Assignment:
Return every line of the data below that includes the string "none".

Available data:
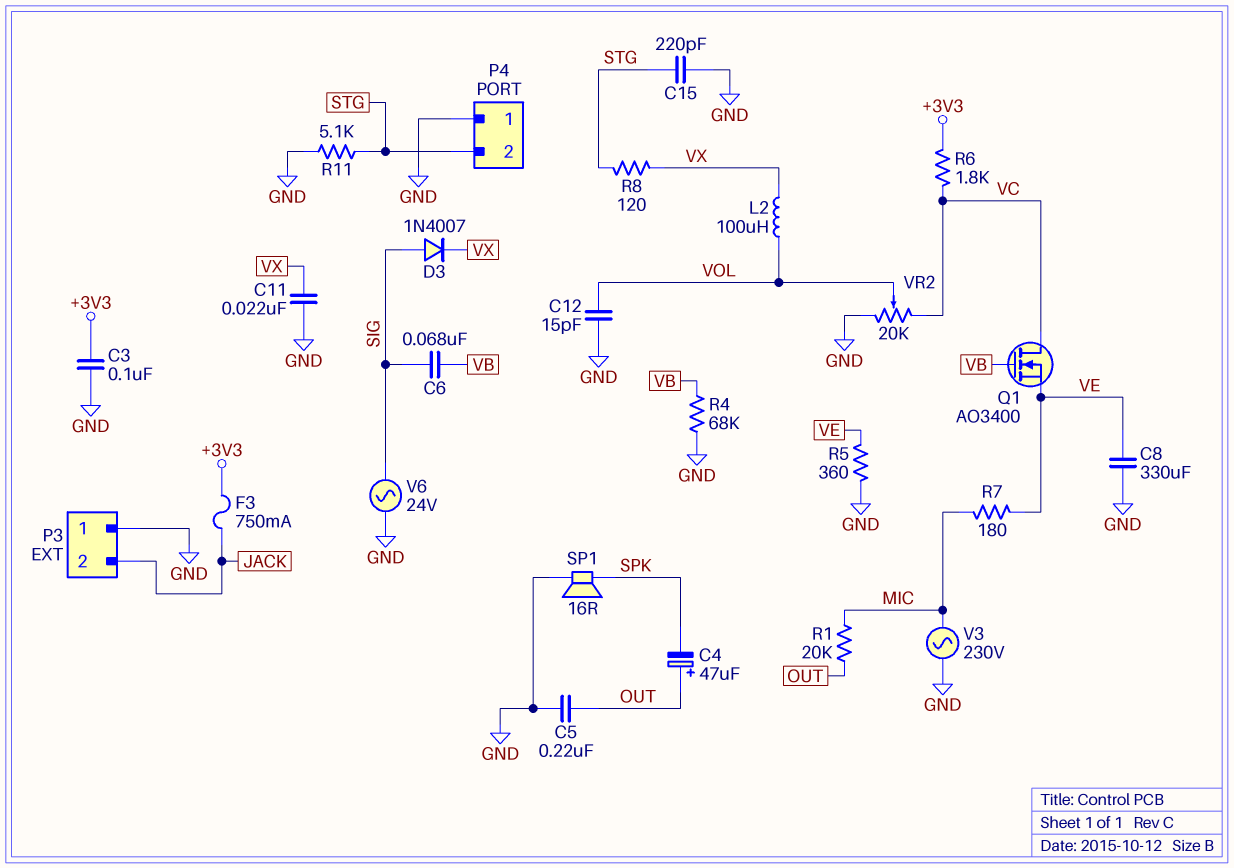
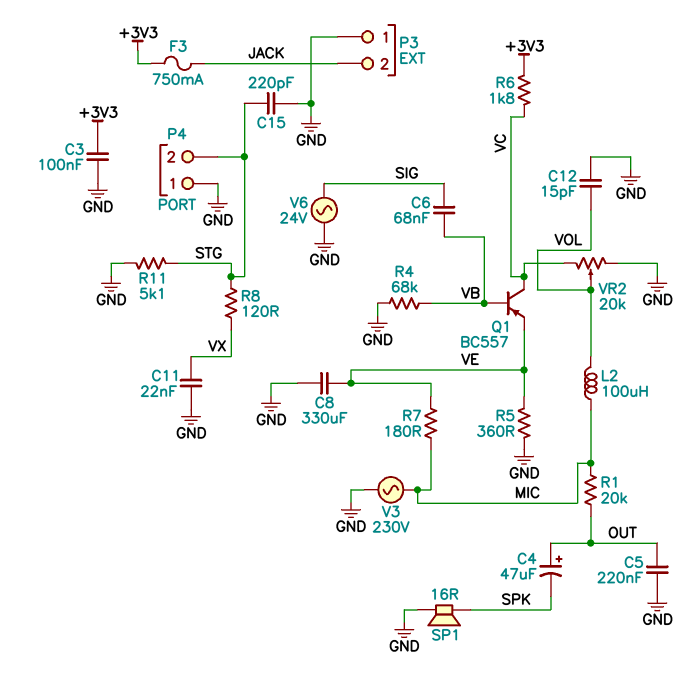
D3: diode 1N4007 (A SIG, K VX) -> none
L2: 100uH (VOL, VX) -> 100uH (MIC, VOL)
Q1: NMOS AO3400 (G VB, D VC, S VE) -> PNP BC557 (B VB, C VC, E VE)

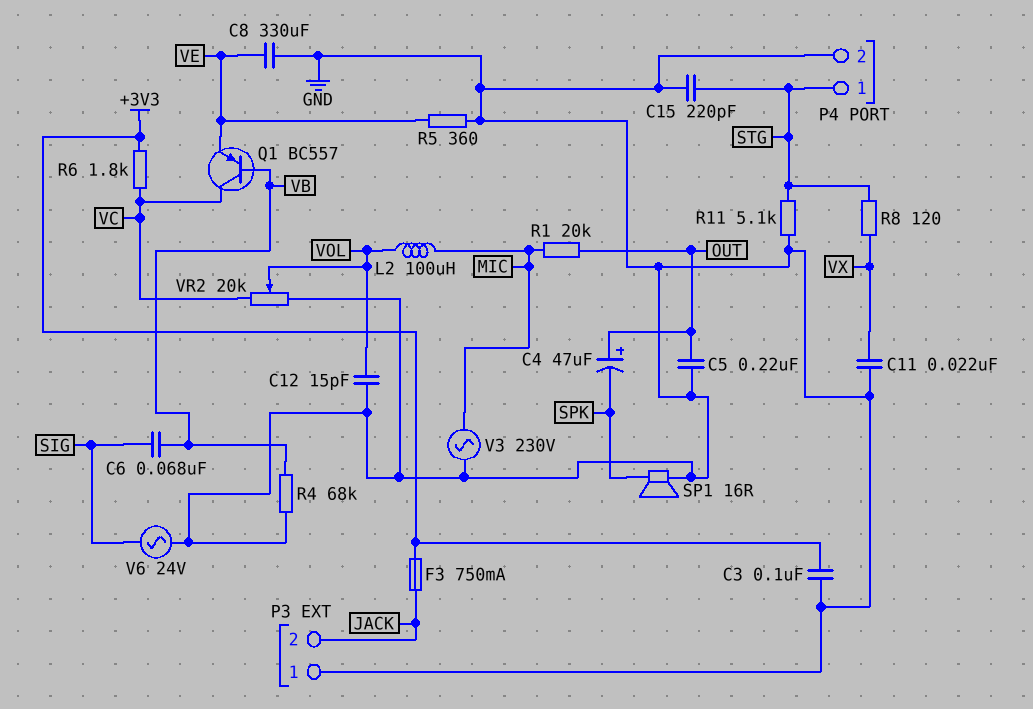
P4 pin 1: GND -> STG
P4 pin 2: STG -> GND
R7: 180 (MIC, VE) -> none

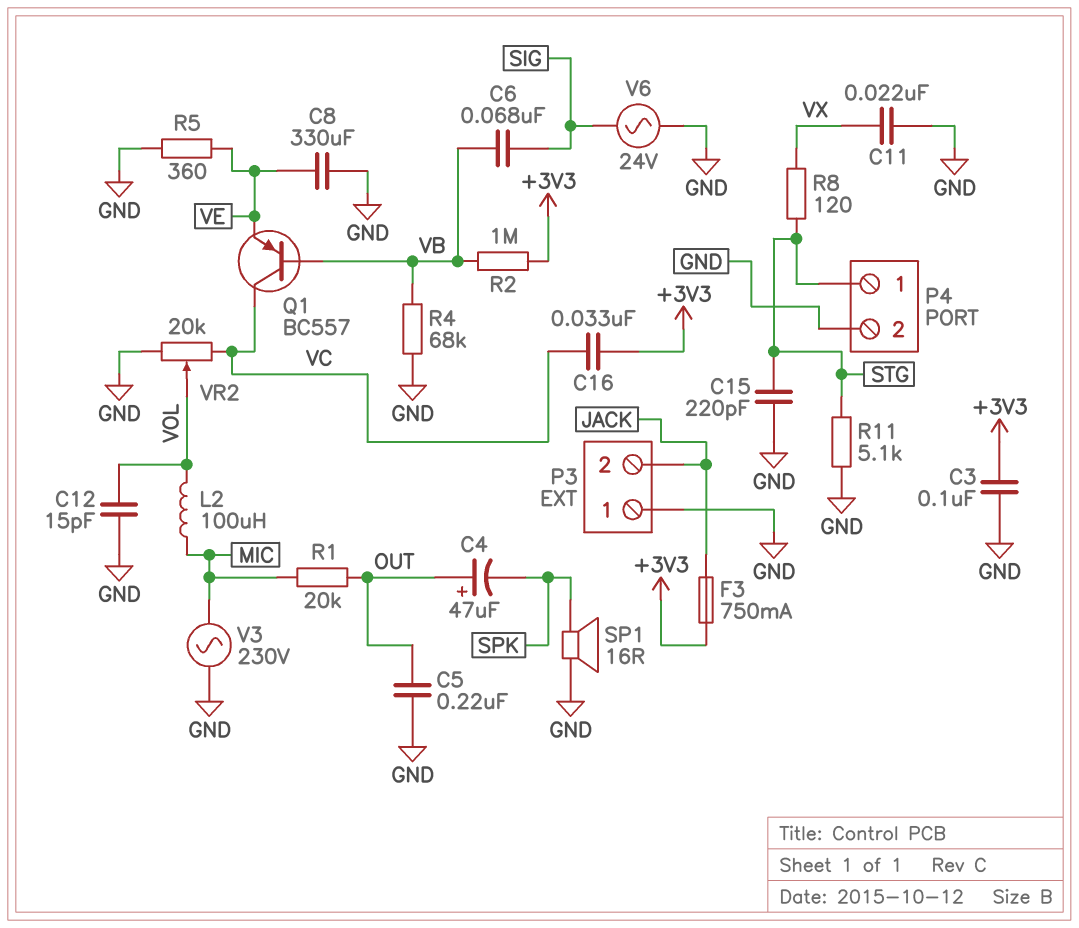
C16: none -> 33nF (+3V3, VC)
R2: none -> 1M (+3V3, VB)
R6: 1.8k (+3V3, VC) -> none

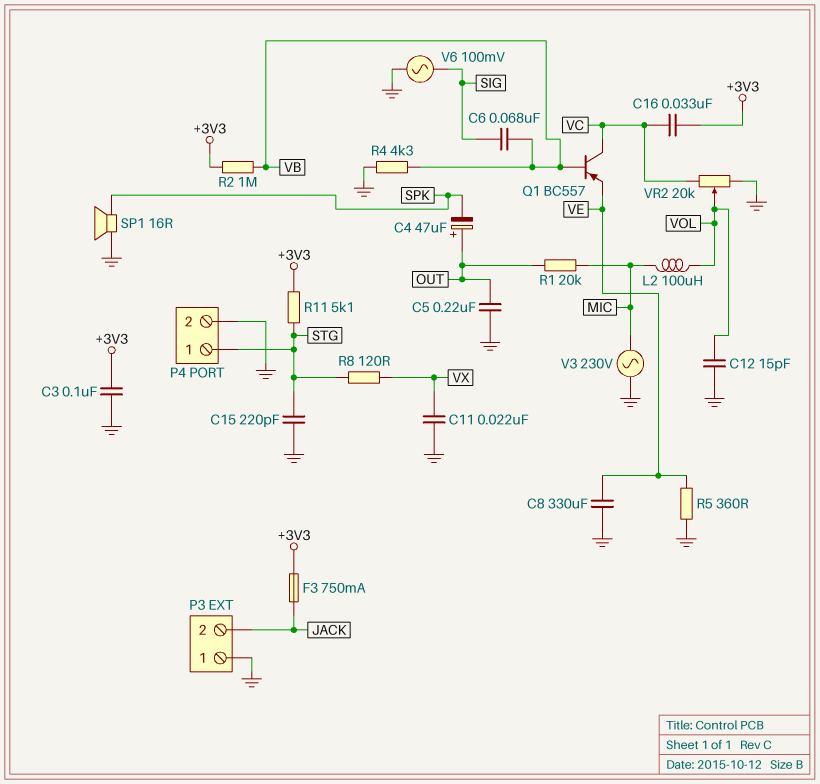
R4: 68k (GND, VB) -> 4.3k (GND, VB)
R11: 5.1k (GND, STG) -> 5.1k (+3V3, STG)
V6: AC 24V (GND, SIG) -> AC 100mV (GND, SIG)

Response to the exercise:
D3: diode 1N4007 (A SIG, K VX) -> none
R7: 180 (MIC, VE) -> none
C16: none -> 33nF (+3V3, VC)
R2: none -> 1M (+3V3, VB)
R6: 1.8k (+3V3, VC) -> none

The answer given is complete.